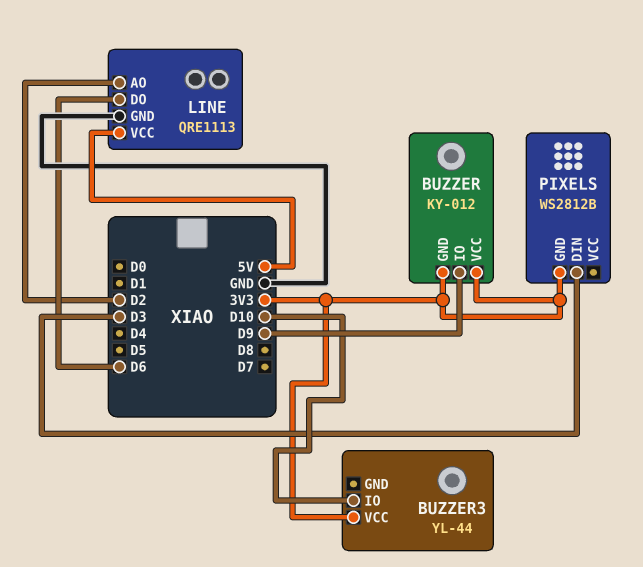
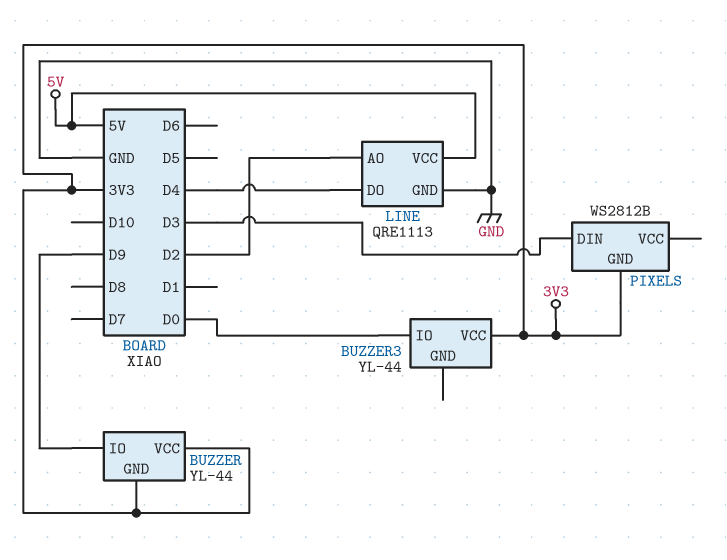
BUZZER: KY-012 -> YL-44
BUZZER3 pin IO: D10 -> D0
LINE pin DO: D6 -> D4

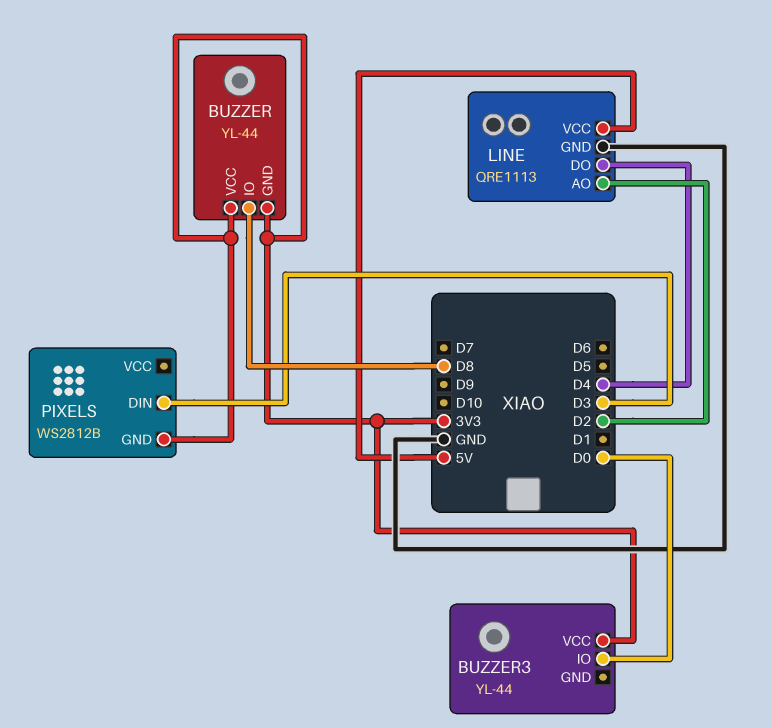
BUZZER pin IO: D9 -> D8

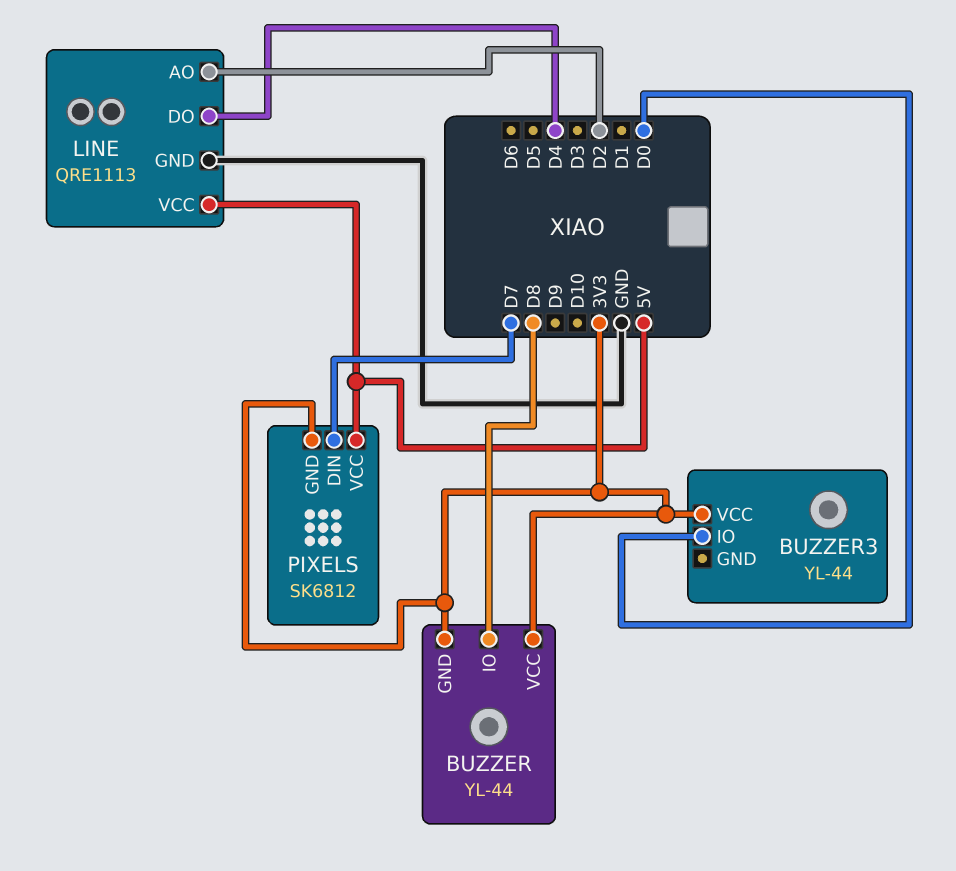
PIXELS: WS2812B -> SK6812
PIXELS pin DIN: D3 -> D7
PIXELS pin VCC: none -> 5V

* WHAT YOU NEED TO DO: Transcribe all of the material exactly, leaving out whatever pictures it contains.

* EXERCISE RESULT:
BUZZER: KY-012 -> YL-44
BUZZER3 pin IO: D10 -> D0
LINE pin DO: D6 -> D4

BUZZER pin IO: D9 -> D8

PIXELS: WS2812B -> SK6812
PIXELS pin DIN: D3 -> D7
PIXELS pin VCC: none -> 5V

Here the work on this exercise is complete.